◆ INSTRUCTIONS TO FOLLOW
Only an exact copy of the entries, stripped of pictures, will serve as the answer.

[[ TASK INPUTS open ]]

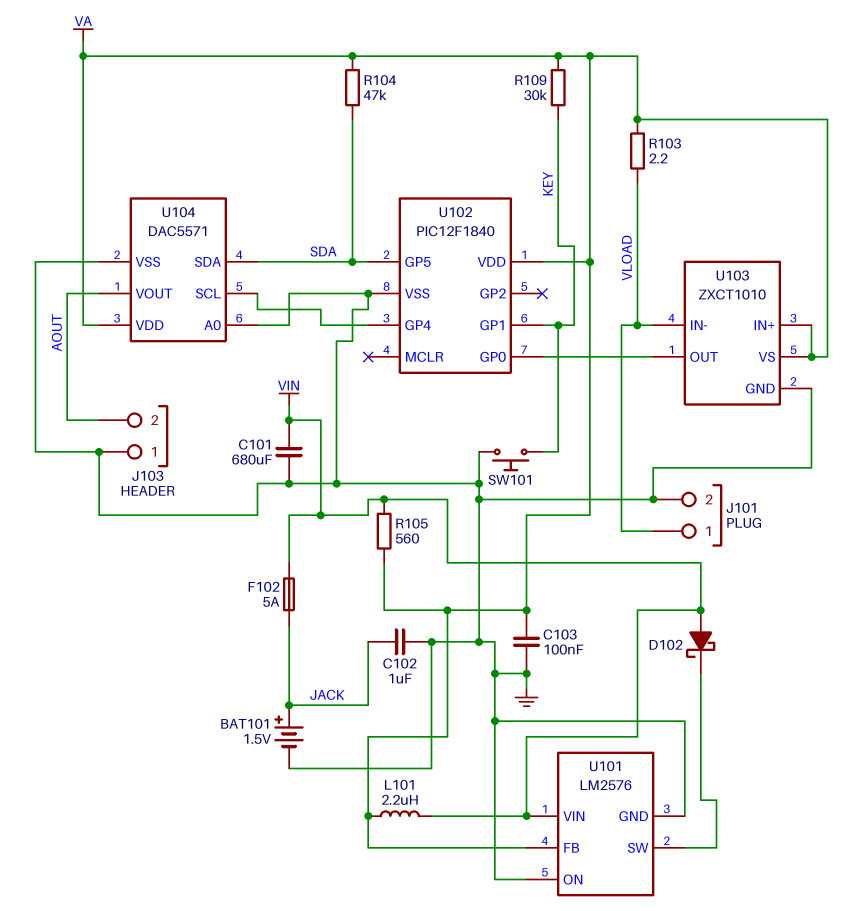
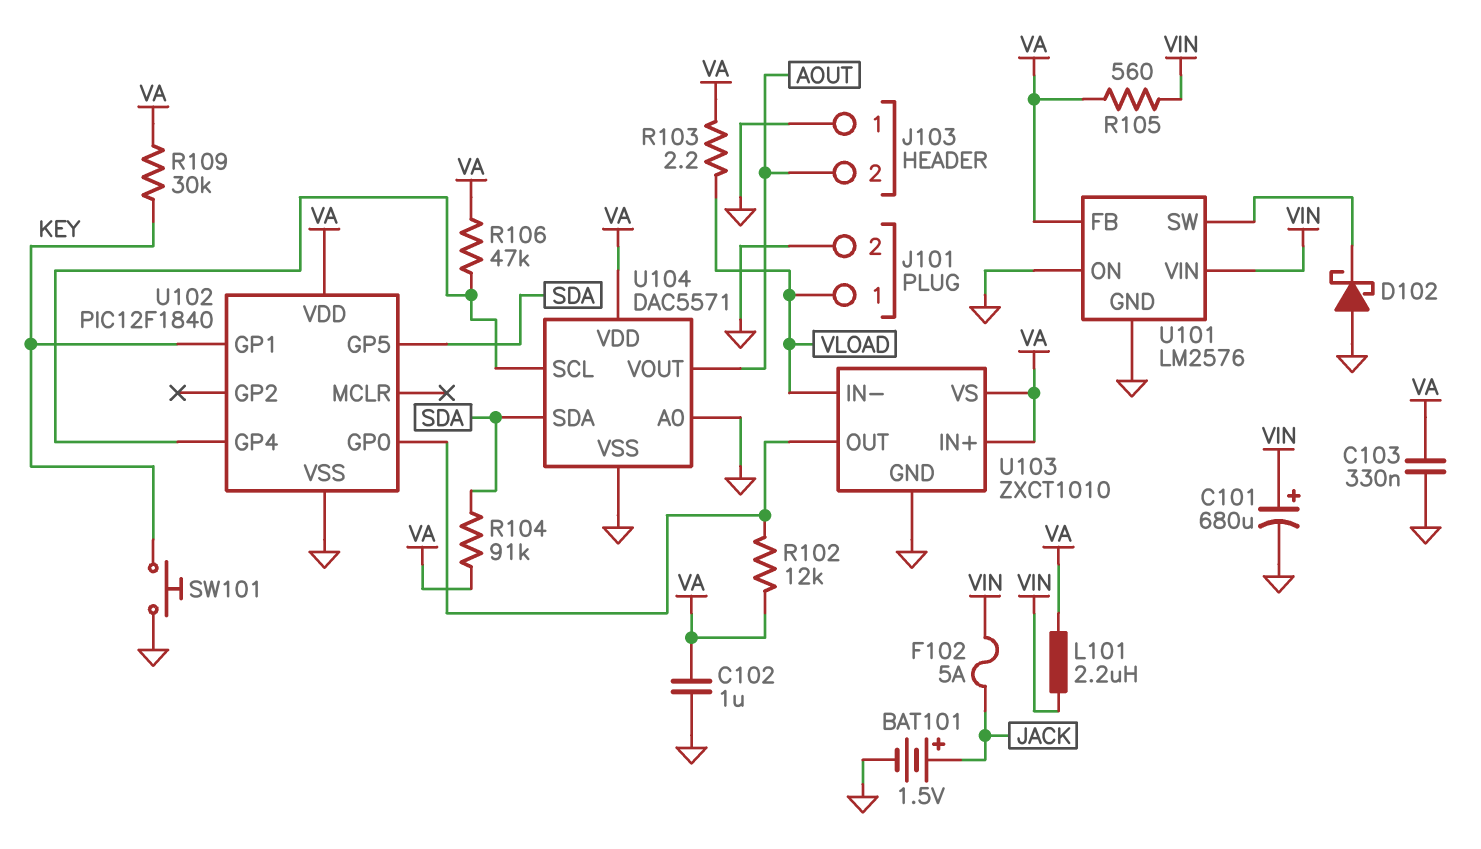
C101: 680uF (GND, VIN) -> 680uF (plus VIN, minus GND)
C102: 1uF (GND, JACK) -> 1uF (GND, VA)
C103: 100nF (GND, VA) -> 330nF (GND, VA)
D102: schottky (A VIN, K U101/SW) -> schottky (A GND, K U101/SW)
R102: none -> 12k (U102/GP0, VA)
R104: 47k (SDA, VA) -> 91k (SDA, VA)
R106: none -> 47k (U102/GP4, VA)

[[ TASK INPUTS closed ]]

◆ SOLUTION FOR THIS EXERCISE
C101: 680uF (GND, VIN) -> 680uF (plus VIN, minus GND)
C102: 1uF (GND, JACK) -> 1uF (GND, VA)
C103: 100nF (GND, VA) -> 330nF (GND, VA)
D102: schottky (A VIN, K U101/SW) -> schottky (A GND, K U101/SW)
R102: none -> 12k (U102/GP0, VA)
R104: 47k (SDA, VA) -> 91k (SDA, VA)
R106: none -> 47k (U102/GP4, VA)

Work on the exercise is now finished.